--- Supplied records ---
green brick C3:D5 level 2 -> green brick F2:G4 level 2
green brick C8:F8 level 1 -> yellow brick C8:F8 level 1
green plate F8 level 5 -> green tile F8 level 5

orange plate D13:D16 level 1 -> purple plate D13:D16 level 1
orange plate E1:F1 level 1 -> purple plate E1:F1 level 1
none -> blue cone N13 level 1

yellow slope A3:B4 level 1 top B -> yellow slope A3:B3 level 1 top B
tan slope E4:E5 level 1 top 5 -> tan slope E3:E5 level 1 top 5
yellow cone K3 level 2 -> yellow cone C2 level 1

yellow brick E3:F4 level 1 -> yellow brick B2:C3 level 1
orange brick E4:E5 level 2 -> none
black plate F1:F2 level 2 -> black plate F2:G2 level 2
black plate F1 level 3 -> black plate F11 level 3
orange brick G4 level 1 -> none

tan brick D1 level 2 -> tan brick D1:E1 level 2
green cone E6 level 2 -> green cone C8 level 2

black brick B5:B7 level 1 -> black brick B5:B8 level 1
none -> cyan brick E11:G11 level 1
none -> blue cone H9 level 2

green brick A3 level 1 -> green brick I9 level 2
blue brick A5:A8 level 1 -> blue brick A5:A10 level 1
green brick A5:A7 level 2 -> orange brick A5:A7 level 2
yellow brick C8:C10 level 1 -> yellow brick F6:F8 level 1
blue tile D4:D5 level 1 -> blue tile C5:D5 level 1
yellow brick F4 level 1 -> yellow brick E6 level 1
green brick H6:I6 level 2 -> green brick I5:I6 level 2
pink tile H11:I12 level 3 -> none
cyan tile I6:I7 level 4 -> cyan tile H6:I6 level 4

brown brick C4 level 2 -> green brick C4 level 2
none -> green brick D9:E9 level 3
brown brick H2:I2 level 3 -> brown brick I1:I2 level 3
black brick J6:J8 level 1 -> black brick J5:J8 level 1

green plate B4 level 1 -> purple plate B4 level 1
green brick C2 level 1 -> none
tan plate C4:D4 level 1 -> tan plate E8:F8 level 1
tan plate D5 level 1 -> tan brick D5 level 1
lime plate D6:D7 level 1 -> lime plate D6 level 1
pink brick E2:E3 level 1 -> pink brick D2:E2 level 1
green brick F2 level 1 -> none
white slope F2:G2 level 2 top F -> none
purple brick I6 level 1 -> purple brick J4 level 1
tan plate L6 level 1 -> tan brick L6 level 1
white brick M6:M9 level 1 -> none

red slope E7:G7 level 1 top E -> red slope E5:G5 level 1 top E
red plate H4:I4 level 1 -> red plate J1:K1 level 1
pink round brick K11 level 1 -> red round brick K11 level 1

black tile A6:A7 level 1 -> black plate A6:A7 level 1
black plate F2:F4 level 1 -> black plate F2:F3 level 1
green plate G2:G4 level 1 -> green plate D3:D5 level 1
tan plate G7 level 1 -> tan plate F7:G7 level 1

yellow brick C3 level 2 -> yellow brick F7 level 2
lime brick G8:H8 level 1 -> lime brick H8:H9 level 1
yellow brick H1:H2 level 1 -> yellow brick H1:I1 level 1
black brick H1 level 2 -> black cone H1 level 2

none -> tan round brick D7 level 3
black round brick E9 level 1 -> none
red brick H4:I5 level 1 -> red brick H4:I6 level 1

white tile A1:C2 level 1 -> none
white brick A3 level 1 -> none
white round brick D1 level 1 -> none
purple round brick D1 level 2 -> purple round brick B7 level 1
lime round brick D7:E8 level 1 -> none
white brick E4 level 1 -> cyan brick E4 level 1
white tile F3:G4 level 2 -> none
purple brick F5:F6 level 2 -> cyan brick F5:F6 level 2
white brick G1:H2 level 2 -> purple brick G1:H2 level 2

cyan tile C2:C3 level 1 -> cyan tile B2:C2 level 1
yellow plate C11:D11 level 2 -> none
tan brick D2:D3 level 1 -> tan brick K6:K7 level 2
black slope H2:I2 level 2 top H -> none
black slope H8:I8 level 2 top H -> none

--- Assignment ---
What do the lines of the material read, from the first through the line with "none -> blue cone H9 level 2"? Transcribe them exactly and stop there.

--- Solution ---
green brick C3:D5 level 2 -> green brick F2:G4 level 2
green brick C8:F8 level 1 -> yellow brick C8:F8 level 1
green plate F8 level 5 -> green tile F8 level 5

orange plate D13:D16 level 1 -> purple plate D13:D16 level 1
orange plate E1:F1 level 1 -> purple plate E1:F1 level 1
none -> blue cone N13 level 1

yellow slope A3:B4 level 1 top B -> yellow slope A3:B3 level 1 top B
tan slope E4:E5 level 1 top 5 -> tan slope E3:E5 level 1 top 5
yellow cone K3 level 2 -> yellow cone C2 level 1

yellow brick E3:F4 level 1 -> yellow brick B2:C3 level 1
orange brick E4:E5 level 2 -> none
black plate F1:F2 level 2 -> black plate F2:G2 level 2
black plate F1 level 3 -> black plate F11 level 3
orange brick G4 level 1 -> none

tan brick D1 level 2 -> tan brick D1:E1 level 2
green cone E6 level 2 -> green cone C8 level 2

black brick B5:B7 level 1 -> black brick B5:B8 level 1
none -> cyan brick E11:G11 level 1
none -> blue cone H9 level 2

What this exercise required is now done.